Object correspondence data

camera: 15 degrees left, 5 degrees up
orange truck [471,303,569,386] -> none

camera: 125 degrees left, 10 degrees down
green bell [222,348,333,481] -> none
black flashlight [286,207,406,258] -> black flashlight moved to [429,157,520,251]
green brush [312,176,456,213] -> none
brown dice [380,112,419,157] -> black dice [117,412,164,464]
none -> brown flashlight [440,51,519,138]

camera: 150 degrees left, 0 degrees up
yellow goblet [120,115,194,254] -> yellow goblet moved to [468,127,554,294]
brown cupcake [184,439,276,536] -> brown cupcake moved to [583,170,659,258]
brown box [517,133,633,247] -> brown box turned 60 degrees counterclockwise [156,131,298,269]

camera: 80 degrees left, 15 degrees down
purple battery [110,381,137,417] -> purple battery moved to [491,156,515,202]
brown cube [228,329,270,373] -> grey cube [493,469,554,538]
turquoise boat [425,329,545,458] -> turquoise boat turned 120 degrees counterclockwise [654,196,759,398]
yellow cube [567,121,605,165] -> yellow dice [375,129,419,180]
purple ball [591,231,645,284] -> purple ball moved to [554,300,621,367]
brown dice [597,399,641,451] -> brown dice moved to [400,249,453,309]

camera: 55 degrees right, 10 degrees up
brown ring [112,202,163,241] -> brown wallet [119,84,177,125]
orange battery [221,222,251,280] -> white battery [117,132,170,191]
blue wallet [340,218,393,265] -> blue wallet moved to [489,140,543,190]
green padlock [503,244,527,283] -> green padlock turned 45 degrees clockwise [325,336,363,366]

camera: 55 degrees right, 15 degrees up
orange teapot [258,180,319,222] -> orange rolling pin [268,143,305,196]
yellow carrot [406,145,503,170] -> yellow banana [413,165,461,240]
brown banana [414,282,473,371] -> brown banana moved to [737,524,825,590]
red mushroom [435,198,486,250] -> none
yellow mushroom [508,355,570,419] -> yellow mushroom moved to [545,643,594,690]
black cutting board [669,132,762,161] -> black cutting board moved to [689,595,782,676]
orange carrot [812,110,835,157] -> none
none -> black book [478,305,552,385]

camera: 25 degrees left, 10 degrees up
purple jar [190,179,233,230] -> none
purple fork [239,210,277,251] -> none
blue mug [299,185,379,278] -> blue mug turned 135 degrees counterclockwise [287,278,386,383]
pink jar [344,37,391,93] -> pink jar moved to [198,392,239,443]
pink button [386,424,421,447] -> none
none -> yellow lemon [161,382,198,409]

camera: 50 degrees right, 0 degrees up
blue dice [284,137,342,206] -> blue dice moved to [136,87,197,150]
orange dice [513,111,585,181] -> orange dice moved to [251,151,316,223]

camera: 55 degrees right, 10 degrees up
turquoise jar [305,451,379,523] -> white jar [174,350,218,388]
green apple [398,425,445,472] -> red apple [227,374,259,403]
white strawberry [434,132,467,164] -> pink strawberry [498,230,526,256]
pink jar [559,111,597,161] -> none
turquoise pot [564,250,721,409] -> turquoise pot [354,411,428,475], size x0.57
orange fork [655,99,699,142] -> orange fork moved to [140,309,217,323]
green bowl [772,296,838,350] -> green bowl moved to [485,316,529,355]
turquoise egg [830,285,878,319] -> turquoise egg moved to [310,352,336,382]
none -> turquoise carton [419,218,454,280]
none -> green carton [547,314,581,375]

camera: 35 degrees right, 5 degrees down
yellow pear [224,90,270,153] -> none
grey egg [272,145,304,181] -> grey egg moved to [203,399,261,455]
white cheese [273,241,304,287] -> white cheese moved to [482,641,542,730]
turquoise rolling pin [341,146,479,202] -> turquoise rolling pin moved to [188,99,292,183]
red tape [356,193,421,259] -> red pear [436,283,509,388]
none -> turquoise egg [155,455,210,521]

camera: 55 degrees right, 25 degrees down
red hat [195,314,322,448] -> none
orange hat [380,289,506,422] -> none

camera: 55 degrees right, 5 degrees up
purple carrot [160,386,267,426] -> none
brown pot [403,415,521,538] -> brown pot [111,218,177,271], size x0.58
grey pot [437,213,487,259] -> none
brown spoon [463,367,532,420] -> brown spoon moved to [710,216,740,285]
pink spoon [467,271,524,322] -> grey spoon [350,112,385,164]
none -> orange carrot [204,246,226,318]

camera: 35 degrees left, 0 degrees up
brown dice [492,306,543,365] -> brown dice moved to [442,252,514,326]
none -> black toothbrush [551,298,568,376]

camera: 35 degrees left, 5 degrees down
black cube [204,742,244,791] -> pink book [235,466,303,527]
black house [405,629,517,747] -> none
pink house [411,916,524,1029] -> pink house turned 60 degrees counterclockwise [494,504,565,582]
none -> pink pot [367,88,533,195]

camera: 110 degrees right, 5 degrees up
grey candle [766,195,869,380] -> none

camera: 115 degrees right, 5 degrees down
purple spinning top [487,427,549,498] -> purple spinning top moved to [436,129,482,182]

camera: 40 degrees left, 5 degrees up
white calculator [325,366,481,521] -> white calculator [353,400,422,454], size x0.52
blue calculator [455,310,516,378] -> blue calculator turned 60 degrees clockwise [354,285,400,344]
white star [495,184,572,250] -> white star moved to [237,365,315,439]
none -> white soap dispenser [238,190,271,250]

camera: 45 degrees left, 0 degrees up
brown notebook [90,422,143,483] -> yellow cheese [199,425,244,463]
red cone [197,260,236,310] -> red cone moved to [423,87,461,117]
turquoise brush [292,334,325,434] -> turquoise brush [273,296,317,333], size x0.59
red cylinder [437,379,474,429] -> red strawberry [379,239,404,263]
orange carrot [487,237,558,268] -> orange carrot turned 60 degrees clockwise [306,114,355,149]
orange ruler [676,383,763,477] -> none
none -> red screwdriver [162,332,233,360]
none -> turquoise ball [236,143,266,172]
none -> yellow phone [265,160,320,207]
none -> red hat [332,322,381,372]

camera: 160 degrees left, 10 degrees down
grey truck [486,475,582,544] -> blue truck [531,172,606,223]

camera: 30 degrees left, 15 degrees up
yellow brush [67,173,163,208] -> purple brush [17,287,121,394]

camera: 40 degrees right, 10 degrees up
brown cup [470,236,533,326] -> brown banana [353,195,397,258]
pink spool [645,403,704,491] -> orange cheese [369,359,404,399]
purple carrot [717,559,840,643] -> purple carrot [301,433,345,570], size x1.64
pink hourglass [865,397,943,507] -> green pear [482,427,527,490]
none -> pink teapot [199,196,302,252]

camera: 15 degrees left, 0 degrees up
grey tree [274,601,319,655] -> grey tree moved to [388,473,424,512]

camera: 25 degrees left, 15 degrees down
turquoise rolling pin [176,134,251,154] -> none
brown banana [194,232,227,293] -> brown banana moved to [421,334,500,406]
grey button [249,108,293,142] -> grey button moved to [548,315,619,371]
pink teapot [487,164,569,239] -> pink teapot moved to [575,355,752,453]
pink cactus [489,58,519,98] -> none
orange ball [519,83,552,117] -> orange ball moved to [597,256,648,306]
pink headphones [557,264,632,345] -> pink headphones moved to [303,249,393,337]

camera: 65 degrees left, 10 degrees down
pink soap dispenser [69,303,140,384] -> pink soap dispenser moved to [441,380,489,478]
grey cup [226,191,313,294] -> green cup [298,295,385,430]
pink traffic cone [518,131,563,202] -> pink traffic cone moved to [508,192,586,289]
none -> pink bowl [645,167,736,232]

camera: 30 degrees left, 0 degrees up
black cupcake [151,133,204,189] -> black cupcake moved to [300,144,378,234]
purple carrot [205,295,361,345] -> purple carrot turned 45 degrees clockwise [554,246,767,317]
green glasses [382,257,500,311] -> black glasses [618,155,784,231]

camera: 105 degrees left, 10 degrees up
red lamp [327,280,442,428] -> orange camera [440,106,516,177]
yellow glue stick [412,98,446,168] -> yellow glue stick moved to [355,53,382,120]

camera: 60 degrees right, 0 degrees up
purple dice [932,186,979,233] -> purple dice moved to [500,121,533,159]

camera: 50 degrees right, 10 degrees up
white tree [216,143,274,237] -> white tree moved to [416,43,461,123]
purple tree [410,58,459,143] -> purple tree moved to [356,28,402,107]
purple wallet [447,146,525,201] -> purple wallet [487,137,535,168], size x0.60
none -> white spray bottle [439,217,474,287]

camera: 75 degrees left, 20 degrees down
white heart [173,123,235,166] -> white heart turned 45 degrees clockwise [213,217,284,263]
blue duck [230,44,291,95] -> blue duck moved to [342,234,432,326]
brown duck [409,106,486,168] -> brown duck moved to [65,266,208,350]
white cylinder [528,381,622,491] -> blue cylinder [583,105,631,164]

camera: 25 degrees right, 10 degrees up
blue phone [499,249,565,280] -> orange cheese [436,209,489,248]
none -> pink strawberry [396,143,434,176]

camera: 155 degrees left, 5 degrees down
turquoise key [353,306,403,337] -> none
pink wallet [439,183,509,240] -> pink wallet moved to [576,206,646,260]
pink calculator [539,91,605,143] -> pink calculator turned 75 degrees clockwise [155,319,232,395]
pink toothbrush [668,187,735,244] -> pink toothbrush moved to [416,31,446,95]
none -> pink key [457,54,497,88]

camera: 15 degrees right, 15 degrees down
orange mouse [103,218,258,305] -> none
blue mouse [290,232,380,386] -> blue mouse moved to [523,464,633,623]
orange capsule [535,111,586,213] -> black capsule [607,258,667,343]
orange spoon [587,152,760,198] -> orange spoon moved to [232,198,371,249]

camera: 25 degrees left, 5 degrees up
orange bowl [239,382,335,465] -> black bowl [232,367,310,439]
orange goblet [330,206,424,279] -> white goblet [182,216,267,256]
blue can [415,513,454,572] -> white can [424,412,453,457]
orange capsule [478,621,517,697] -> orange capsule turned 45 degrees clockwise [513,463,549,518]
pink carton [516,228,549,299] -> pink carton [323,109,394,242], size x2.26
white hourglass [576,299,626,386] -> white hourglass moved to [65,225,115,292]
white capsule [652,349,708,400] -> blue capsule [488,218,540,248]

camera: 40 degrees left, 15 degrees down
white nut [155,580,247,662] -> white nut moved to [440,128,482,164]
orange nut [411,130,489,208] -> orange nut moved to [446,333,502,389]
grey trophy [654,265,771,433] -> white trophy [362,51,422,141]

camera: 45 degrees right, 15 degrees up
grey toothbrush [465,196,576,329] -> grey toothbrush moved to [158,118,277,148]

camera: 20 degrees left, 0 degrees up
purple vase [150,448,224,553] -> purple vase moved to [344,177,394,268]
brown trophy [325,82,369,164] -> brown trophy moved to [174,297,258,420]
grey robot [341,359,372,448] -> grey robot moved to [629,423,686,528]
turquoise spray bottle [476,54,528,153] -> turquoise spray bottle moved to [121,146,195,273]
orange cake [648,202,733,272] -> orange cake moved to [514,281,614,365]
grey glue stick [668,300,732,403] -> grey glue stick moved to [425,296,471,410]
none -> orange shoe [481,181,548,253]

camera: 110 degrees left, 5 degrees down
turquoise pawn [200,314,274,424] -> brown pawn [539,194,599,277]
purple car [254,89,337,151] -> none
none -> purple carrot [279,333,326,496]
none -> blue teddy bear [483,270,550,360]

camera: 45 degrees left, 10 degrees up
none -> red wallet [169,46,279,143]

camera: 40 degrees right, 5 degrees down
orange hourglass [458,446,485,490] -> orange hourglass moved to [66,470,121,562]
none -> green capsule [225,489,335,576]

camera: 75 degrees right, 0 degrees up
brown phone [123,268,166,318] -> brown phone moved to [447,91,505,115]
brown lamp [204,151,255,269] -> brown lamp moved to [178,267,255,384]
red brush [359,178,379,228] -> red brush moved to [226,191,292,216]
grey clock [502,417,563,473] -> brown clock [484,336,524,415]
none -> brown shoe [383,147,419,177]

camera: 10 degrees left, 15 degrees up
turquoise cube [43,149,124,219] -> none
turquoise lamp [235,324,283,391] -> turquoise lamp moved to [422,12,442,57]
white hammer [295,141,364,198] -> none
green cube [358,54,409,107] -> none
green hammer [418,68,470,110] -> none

• [Problem]: Whichever lines of the data include the word "capsule", pull them out.

• [Written response]:
orange capsule [535,111,586,213] -> black capsule [607,258,667,343]
orange capsule [478,621,517,697] -> orange capsule turned 45 degrees clockwise [513,463,549,518]
white capsule [652,349,708,400] -> blue capsule [488,218,540,248]
none -> green capsule [225,489,335,576]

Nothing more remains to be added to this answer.